> What the task requires:
Each line of the material holding the word "truck" must be identified and copied.

┄┄┄┄┄┄

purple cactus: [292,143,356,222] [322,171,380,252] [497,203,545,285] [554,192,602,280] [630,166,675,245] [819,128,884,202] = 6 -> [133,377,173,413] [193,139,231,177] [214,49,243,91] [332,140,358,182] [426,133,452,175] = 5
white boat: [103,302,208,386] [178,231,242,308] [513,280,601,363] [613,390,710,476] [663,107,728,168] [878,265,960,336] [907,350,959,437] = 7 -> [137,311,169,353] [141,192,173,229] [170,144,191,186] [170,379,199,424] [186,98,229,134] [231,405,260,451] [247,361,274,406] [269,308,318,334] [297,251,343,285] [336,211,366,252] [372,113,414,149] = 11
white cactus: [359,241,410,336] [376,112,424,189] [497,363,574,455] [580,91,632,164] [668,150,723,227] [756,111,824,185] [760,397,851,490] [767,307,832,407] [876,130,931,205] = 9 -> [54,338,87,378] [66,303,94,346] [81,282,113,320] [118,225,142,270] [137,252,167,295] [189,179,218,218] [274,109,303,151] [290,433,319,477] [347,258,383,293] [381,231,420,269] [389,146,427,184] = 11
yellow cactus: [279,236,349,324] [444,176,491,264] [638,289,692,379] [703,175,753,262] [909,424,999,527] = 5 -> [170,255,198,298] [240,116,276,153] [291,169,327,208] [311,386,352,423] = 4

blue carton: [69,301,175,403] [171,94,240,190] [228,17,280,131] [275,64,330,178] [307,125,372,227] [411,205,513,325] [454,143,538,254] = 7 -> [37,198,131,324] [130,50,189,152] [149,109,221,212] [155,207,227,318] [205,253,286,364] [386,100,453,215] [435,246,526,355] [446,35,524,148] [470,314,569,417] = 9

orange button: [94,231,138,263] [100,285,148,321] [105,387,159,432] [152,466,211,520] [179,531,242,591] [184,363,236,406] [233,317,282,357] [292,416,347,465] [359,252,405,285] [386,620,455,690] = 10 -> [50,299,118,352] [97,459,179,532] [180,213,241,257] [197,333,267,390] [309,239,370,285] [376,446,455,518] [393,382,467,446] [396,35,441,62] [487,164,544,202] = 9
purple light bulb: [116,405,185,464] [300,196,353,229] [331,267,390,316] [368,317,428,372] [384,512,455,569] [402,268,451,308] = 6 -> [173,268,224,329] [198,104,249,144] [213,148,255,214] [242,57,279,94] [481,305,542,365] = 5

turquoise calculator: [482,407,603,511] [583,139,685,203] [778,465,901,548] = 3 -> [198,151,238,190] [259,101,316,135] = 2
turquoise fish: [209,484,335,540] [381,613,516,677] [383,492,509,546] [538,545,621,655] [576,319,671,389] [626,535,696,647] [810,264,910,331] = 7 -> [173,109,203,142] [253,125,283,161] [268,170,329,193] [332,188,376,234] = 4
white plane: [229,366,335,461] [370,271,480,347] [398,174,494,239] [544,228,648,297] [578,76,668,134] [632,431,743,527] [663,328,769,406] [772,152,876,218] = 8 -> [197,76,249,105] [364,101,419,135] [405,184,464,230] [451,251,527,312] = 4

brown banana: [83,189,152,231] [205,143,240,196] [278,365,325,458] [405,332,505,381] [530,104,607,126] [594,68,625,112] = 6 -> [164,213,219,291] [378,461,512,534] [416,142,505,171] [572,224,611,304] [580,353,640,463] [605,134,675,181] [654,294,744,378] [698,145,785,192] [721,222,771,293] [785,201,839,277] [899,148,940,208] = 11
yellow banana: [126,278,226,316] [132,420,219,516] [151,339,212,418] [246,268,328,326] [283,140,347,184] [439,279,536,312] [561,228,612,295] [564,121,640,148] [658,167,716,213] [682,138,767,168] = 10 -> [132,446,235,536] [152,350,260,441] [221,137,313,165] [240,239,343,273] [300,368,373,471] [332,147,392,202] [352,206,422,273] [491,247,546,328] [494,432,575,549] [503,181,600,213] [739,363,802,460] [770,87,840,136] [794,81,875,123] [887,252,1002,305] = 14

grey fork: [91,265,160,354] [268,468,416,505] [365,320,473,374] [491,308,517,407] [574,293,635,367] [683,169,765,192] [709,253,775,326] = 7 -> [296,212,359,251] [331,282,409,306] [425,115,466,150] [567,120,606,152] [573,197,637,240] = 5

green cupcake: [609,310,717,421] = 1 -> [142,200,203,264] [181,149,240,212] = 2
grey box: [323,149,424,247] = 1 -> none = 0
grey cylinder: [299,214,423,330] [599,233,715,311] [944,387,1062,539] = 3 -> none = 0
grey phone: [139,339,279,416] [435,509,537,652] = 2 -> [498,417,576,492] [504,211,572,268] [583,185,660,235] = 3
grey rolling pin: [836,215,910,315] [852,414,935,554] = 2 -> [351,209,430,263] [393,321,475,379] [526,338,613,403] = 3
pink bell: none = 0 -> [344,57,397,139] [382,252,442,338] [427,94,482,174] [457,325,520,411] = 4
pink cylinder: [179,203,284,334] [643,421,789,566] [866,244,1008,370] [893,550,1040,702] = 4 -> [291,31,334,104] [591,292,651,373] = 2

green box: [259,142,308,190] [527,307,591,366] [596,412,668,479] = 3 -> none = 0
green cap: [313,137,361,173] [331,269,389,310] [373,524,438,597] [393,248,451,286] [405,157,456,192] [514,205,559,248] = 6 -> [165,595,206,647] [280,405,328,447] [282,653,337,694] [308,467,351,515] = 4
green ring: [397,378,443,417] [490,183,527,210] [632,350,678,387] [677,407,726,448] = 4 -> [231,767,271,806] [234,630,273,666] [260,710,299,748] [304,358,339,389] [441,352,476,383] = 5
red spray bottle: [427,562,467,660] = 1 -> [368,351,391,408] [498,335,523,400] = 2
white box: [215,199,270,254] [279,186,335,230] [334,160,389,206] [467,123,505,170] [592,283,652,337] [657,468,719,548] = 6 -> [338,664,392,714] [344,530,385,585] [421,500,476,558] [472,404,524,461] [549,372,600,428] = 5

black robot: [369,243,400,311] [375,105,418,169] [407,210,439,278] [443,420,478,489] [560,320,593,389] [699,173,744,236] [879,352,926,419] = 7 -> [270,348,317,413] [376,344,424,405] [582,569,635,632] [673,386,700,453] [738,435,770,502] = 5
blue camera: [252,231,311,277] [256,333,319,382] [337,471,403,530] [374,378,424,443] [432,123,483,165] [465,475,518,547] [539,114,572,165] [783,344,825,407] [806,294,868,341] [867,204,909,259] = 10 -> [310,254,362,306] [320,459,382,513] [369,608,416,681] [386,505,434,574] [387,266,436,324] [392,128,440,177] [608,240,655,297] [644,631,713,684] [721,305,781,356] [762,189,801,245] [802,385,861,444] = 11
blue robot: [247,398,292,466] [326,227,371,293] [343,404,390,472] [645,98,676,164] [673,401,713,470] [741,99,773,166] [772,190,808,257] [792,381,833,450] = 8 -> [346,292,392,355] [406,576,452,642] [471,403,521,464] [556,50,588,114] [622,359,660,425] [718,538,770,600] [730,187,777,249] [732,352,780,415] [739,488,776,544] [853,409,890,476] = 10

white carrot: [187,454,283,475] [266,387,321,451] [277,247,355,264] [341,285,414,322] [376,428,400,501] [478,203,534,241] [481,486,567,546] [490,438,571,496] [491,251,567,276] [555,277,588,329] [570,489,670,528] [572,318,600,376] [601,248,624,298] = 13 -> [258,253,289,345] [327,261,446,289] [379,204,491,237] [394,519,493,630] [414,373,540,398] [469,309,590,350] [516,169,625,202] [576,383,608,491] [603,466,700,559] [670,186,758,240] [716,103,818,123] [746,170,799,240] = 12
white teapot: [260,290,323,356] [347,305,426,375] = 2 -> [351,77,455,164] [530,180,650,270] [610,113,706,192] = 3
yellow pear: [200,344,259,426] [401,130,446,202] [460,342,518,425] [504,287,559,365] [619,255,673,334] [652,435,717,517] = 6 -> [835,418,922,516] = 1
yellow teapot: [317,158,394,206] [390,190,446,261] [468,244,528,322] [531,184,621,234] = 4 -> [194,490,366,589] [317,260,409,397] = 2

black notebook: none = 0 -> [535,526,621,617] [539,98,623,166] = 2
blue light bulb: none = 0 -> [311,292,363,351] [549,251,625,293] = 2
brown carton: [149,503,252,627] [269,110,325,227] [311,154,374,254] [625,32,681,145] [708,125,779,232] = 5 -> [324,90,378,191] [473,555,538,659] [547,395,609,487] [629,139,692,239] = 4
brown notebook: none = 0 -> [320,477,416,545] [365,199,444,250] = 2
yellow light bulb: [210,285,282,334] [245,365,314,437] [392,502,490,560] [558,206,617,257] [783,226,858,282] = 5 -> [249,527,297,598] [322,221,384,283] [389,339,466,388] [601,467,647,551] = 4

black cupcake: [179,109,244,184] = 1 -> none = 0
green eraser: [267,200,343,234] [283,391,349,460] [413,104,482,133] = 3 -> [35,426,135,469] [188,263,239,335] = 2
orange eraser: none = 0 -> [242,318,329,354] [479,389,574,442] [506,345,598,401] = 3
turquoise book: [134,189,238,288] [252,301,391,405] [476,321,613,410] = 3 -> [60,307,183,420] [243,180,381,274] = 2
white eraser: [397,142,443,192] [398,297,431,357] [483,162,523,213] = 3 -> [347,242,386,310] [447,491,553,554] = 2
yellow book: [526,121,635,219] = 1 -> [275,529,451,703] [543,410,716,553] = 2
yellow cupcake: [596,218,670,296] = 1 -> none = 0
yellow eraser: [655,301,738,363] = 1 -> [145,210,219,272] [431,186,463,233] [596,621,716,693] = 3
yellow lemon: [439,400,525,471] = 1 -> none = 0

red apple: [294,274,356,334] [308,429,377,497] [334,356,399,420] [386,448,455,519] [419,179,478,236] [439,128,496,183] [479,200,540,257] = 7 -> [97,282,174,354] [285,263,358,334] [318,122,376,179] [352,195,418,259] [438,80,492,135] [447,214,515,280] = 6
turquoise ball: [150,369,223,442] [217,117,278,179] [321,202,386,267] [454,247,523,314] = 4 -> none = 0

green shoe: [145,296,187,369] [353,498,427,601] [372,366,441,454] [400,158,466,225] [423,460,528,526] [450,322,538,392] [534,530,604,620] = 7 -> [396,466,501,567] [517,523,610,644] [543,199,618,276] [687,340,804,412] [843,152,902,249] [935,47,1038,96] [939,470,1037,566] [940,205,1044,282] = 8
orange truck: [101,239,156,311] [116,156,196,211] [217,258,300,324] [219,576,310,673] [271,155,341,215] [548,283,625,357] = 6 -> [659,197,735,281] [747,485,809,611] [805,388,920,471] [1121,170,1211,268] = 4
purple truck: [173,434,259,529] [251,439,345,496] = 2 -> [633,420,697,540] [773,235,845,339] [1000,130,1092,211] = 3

┄┄┄┄┄┄

> Output of the task:
orange truck: [101,239,156,311] [116,156,196,211] [217,258,300,324] [219,576,310,673] [271,155,341,215] [548,283,625,357] = 6 -> [659,197,735,281] [747,485,809,611] [805,388,920,471] [1121,170,1211,268] = 4
purple truck: [173,434,259,529] [251,439,345,496] = 2 -> [633,420,697,540] [773,235,845,339] [1000,130,1092,211] = 3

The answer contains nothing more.